> _What to produce_
Copy out each line of the entries below in which the string "right" appears.

________________________________________

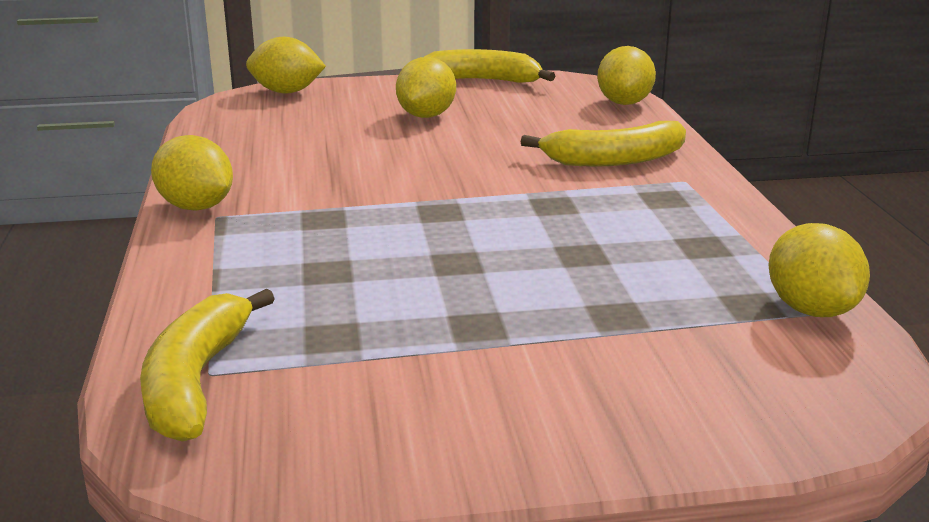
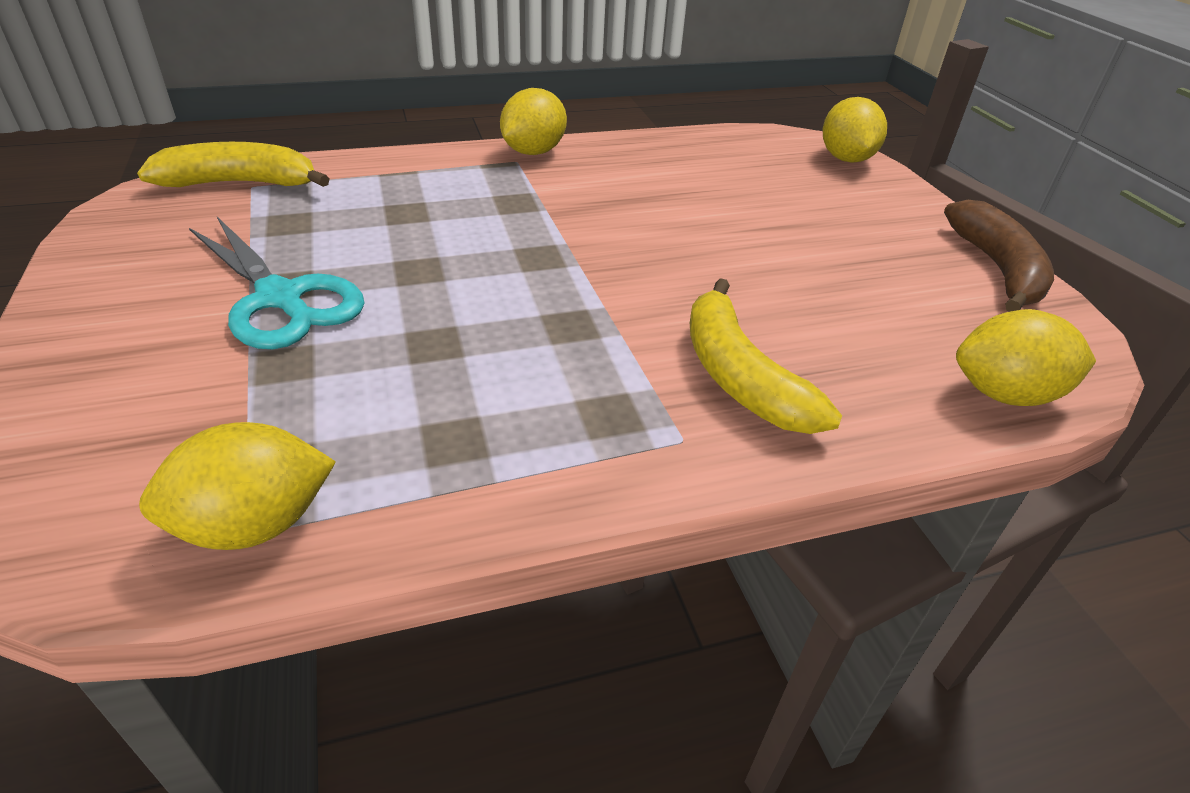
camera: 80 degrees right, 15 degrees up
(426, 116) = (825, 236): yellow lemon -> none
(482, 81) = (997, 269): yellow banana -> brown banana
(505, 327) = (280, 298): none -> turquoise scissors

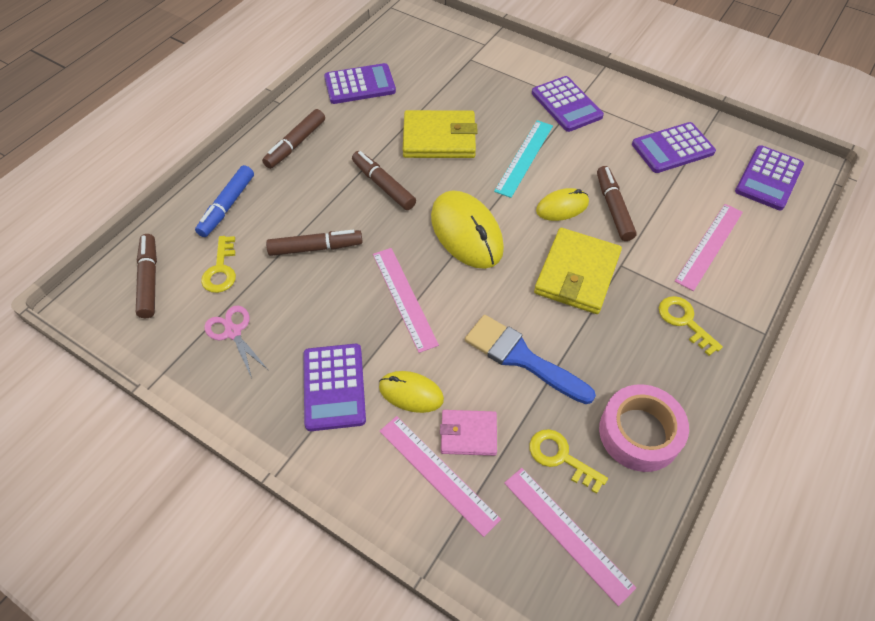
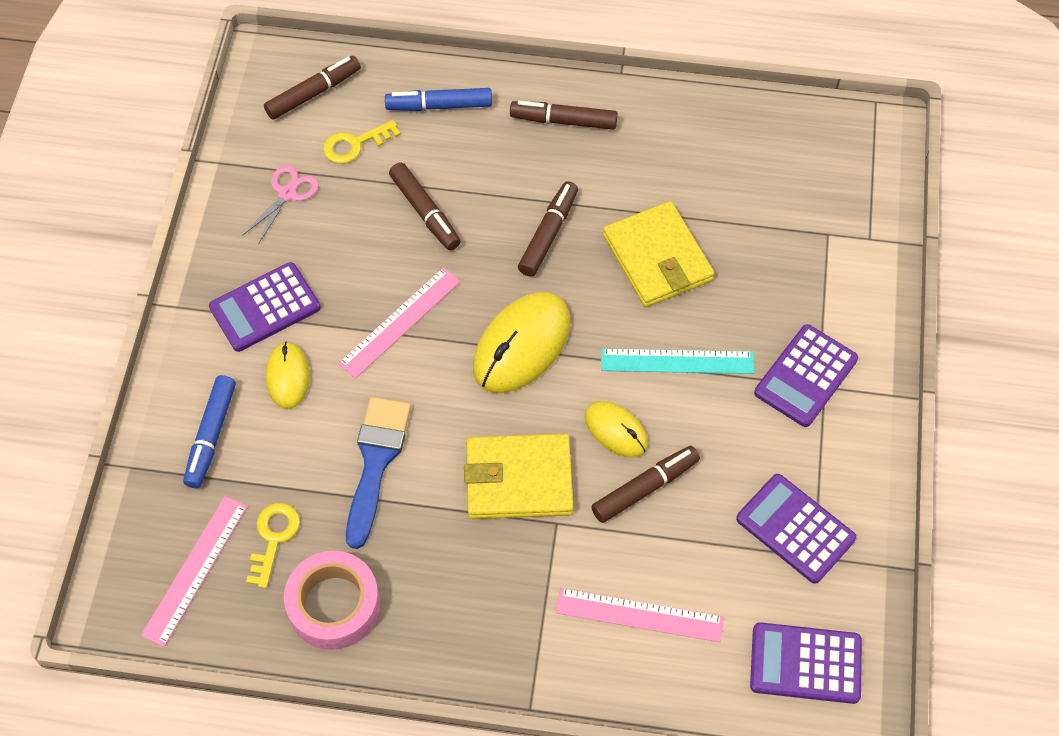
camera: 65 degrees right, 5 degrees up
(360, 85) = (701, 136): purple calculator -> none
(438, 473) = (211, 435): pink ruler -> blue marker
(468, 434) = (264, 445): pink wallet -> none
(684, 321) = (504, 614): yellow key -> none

________________________________________

> _Solution to the exercise_
camera: 80 degrees right, 15 degrees up
camera: 65 degrees right, 5 degrees up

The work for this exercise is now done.